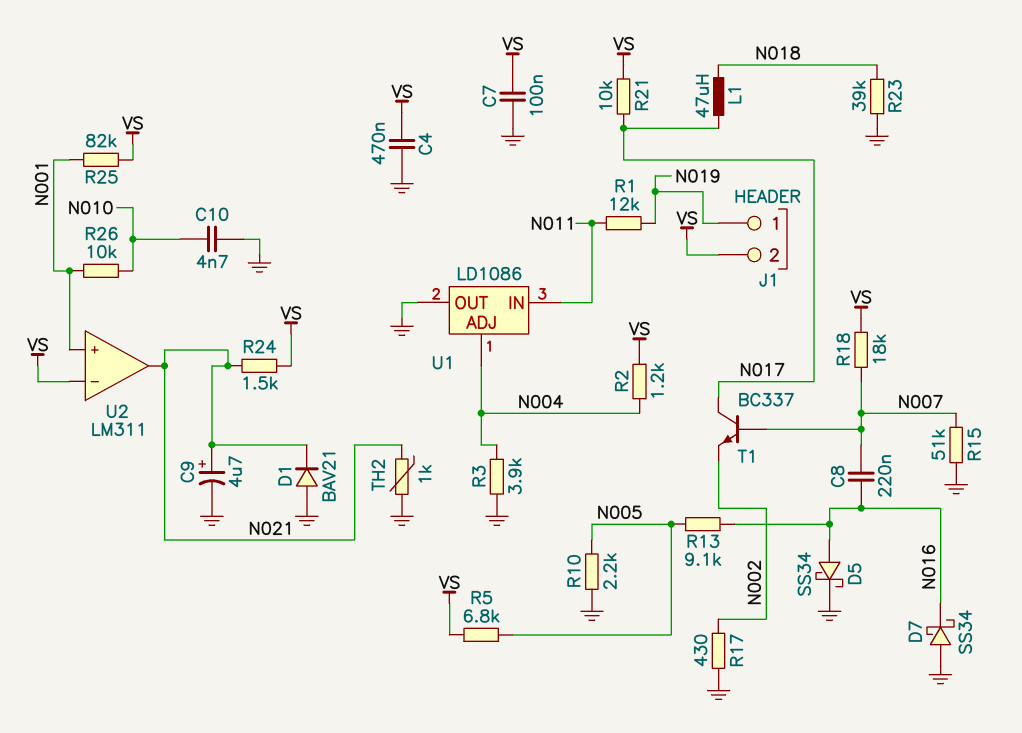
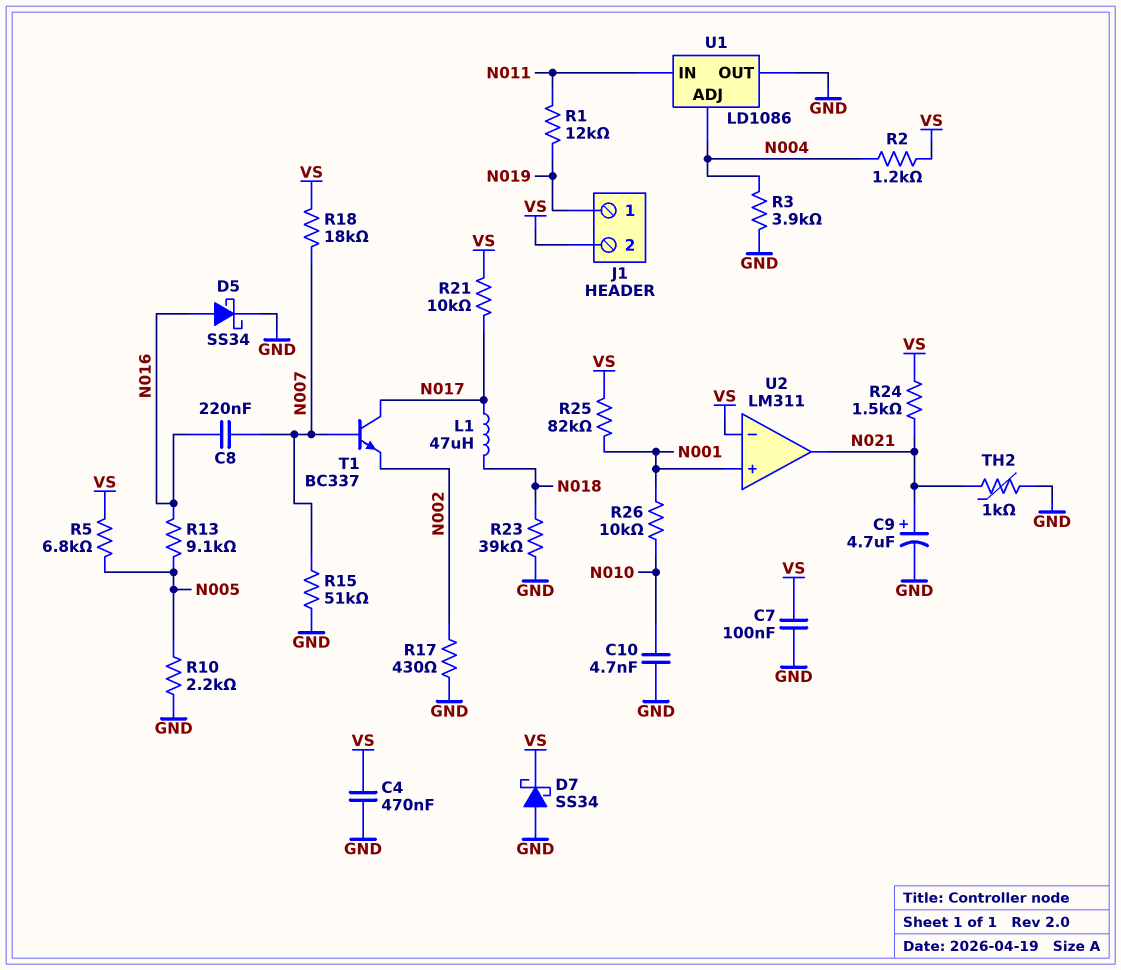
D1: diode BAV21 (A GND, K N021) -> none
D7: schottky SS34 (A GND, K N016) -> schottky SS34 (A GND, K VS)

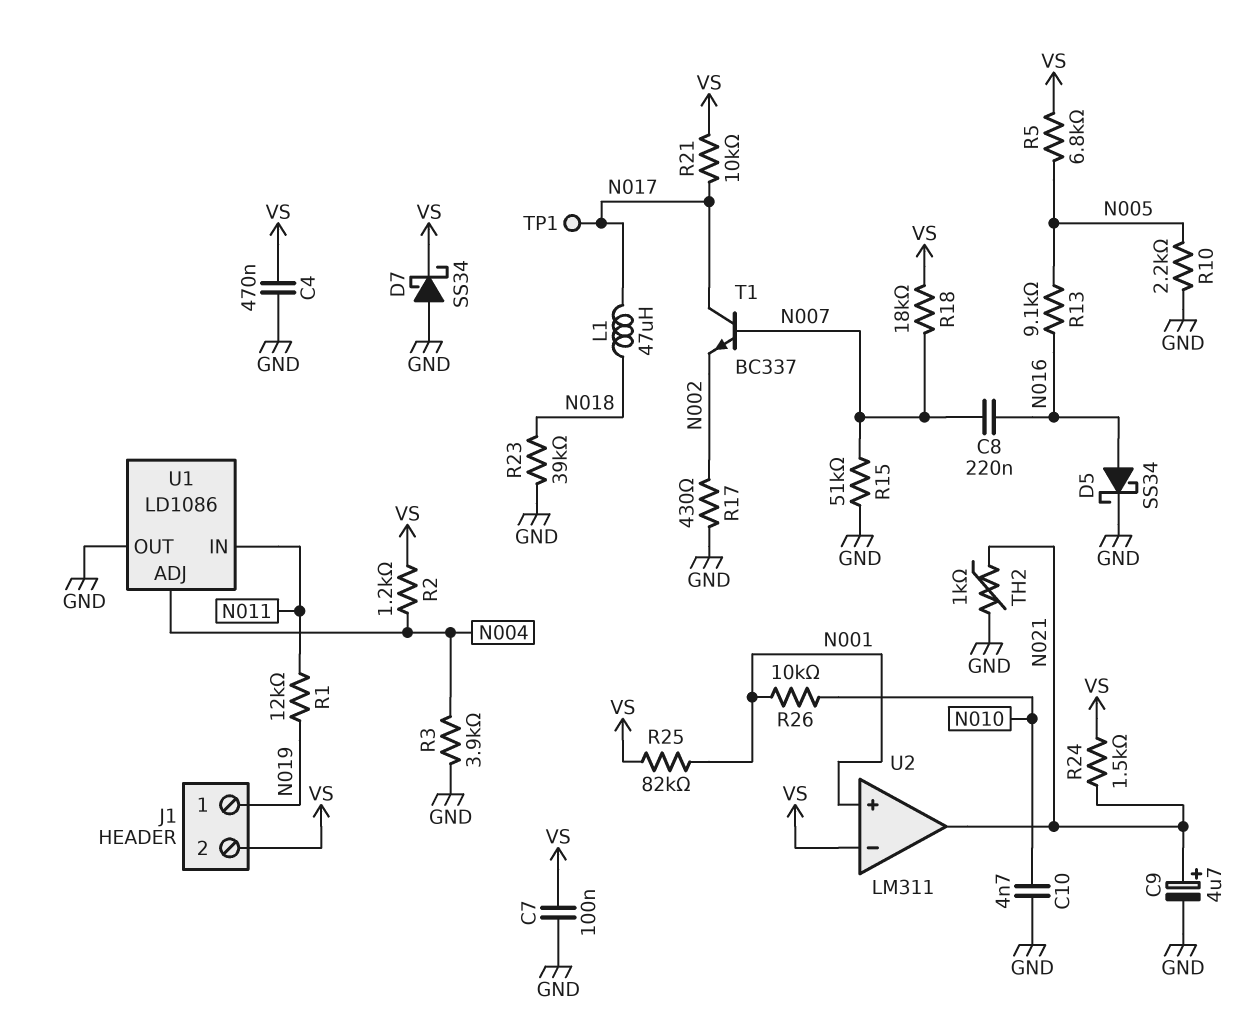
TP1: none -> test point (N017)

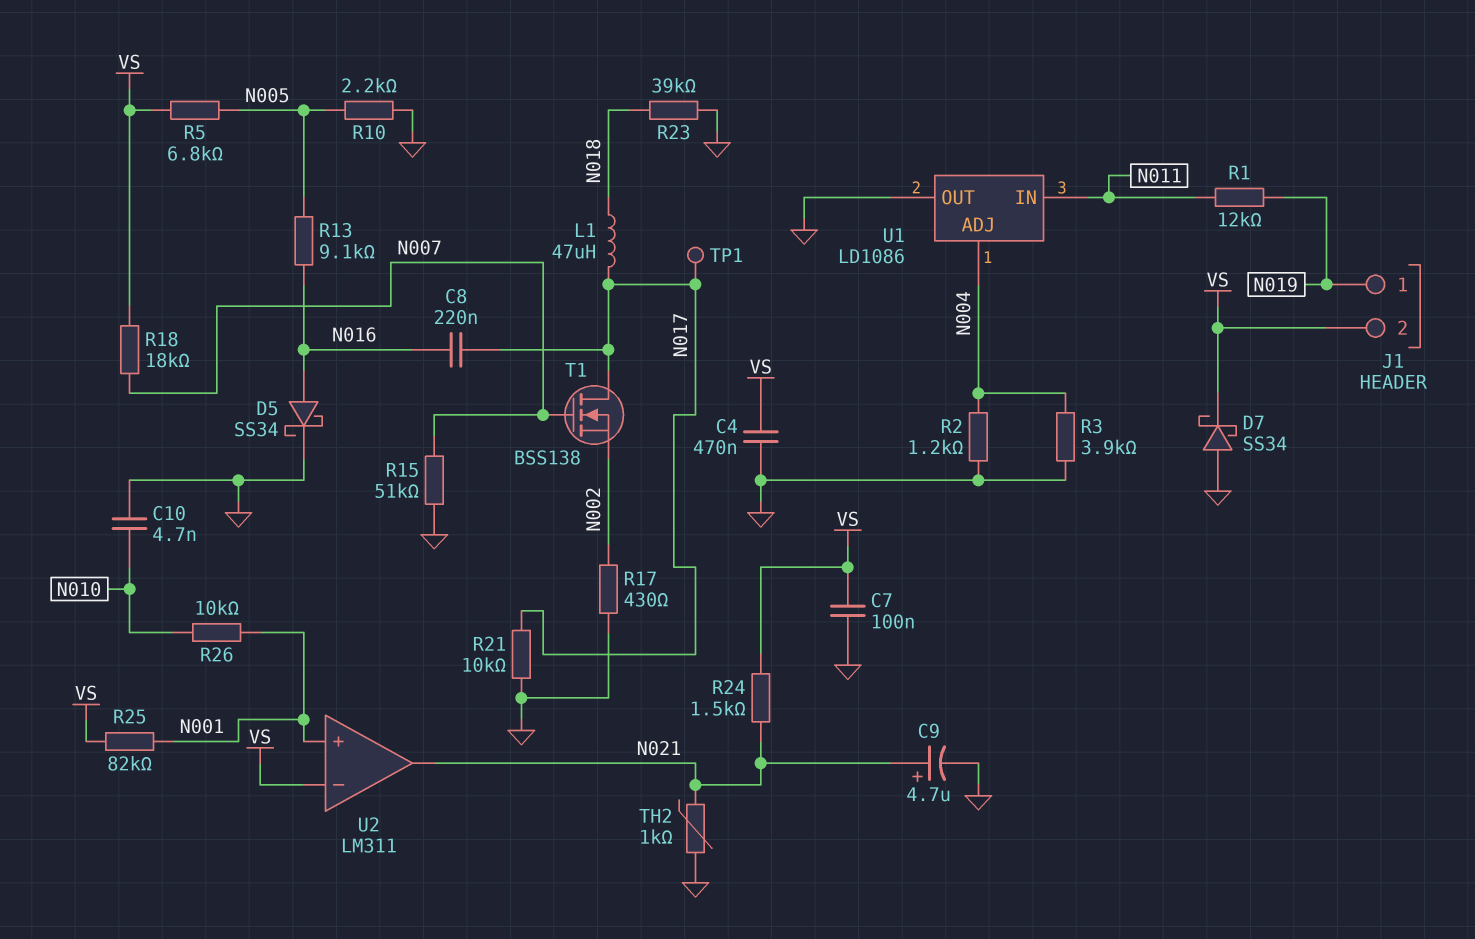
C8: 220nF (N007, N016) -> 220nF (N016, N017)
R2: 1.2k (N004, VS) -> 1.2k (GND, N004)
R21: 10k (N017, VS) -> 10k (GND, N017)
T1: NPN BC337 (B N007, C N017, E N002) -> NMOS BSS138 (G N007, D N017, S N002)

---------------

▶ REQUIRED ACTION
Keep every word of the records above exactly, and return them with no pictures.

▶ RESULT
D1: diode BAV21 (A GND, K N021) -> none
D7: schottky SS34 (A GND, K N016) -> schottky SS34 (A GND, K VS)

TP1: none -> test point (N017)

C8: 220nF (N007, N016) -> 220nF (N016, N017)
R2: 1.2k (N004, VS) -> 1.2k (GND, N004)
R21: 10k (N017, VS) -> 10k (GND, N017)
T1: NPN BC337 (B N007, C N017, E N002) -> NMOS BSS138 (G N007, D N017, S N002)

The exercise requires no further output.